DATASET EXCERPTS section start
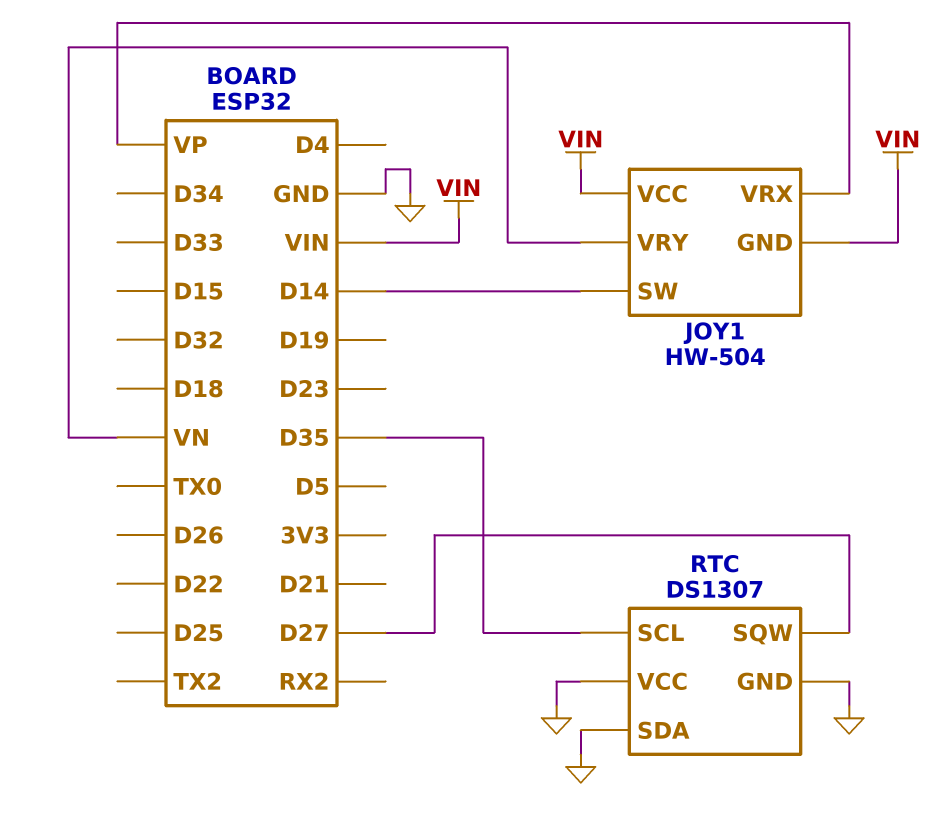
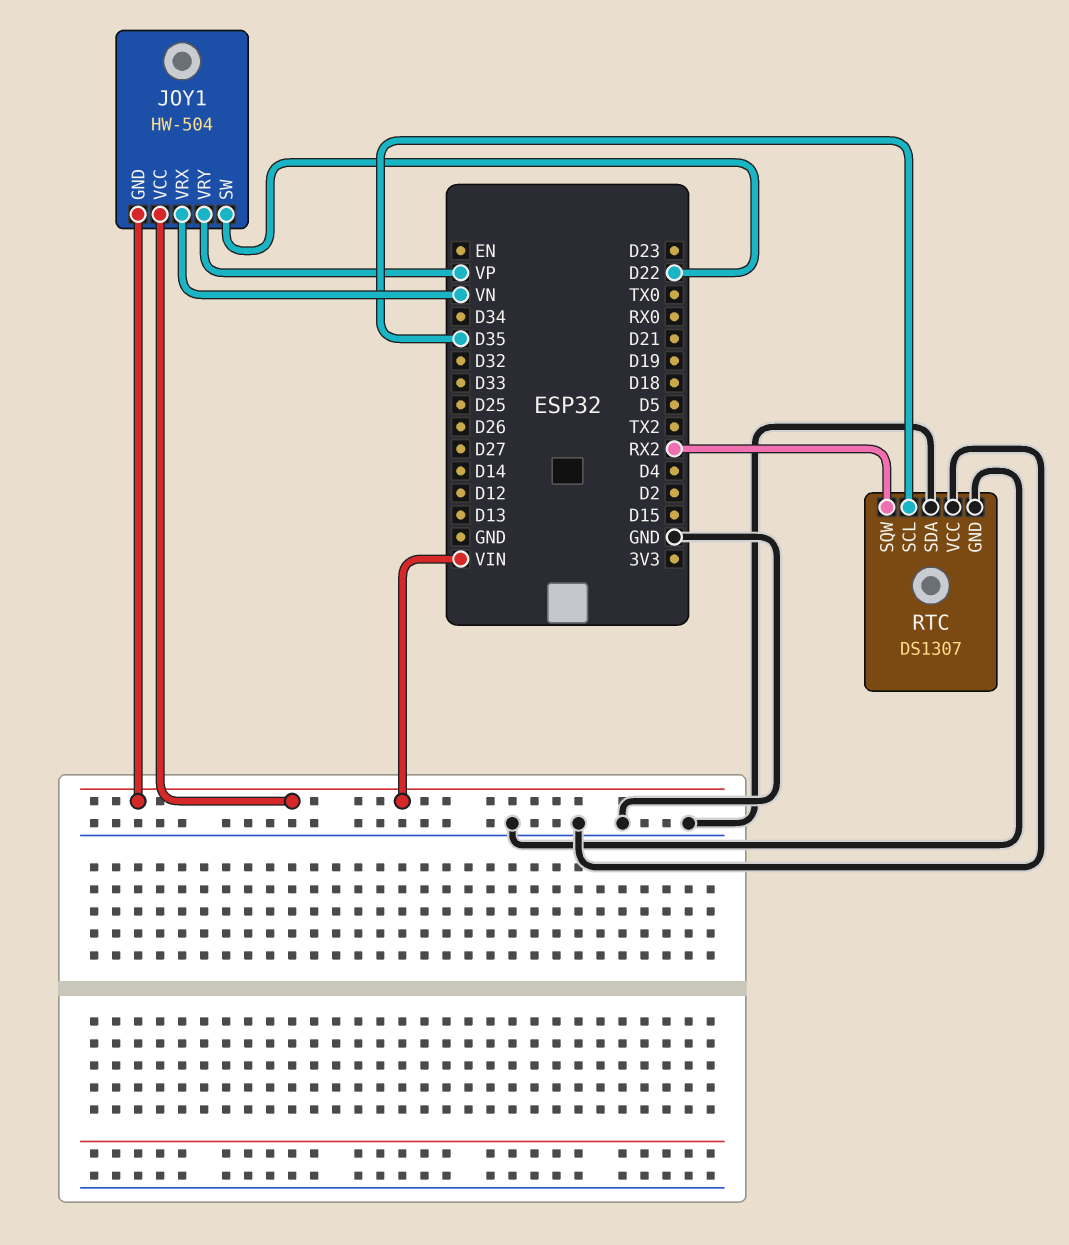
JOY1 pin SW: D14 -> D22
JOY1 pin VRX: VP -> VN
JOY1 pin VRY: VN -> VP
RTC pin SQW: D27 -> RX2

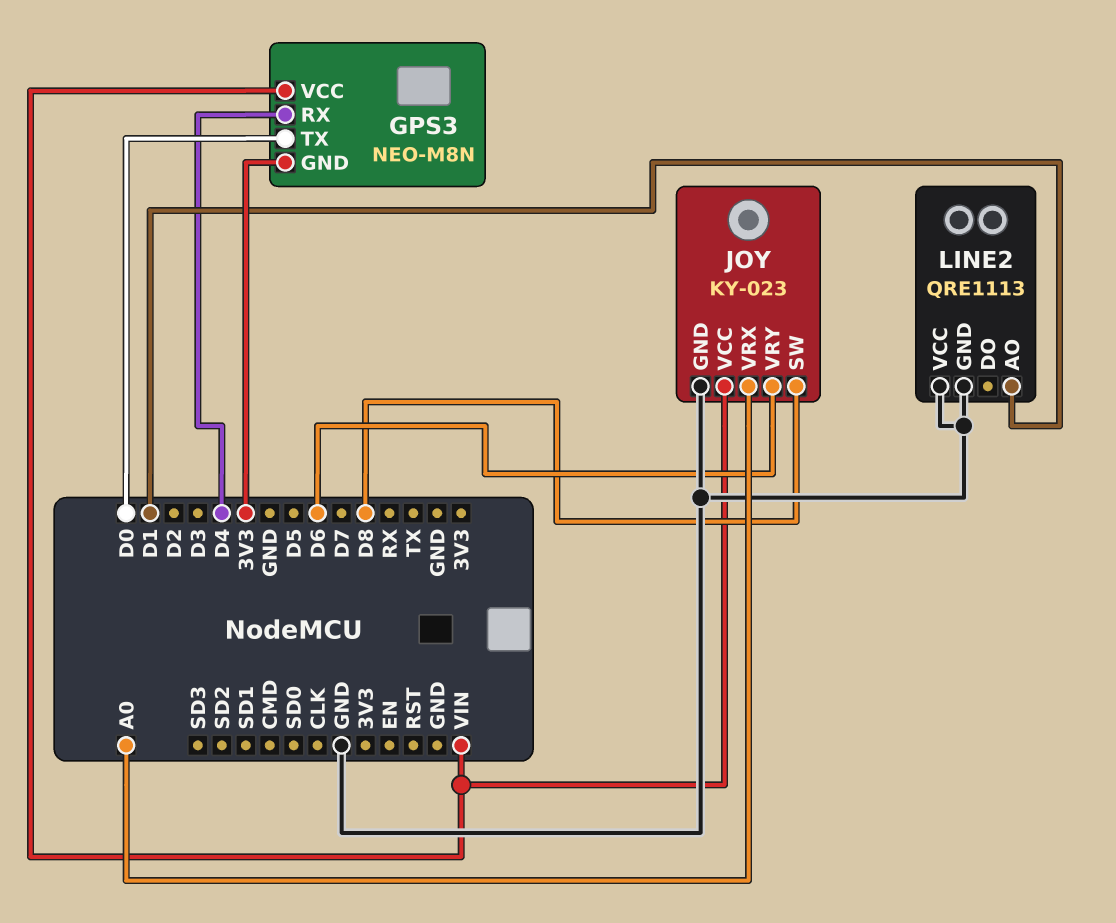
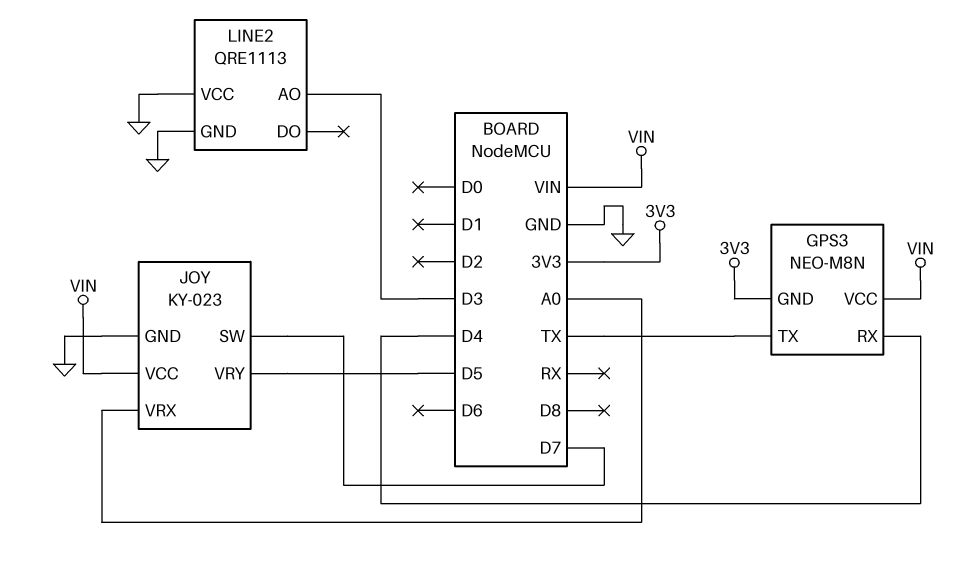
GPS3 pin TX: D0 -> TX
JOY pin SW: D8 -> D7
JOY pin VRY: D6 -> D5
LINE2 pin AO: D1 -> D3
DATASET EXCERPTS section end
YOUR GOAL: Reproduce every record above exactly as given, excluding pictures from the result.

RESPONSE BELOW:
JOY1 pin SW: D14 -> D22
JOY1 pin VRX: VP -> VN
JOY1 pin VRY: VN -> VP
RTC pin SQW: D27 -> RX2

GPS3 pin TX: D0 -> TX
JOY pin SW: D8 -> D7
JOY pin VRY: D6 -> D5
LINE2 pin AO: D1 -> D3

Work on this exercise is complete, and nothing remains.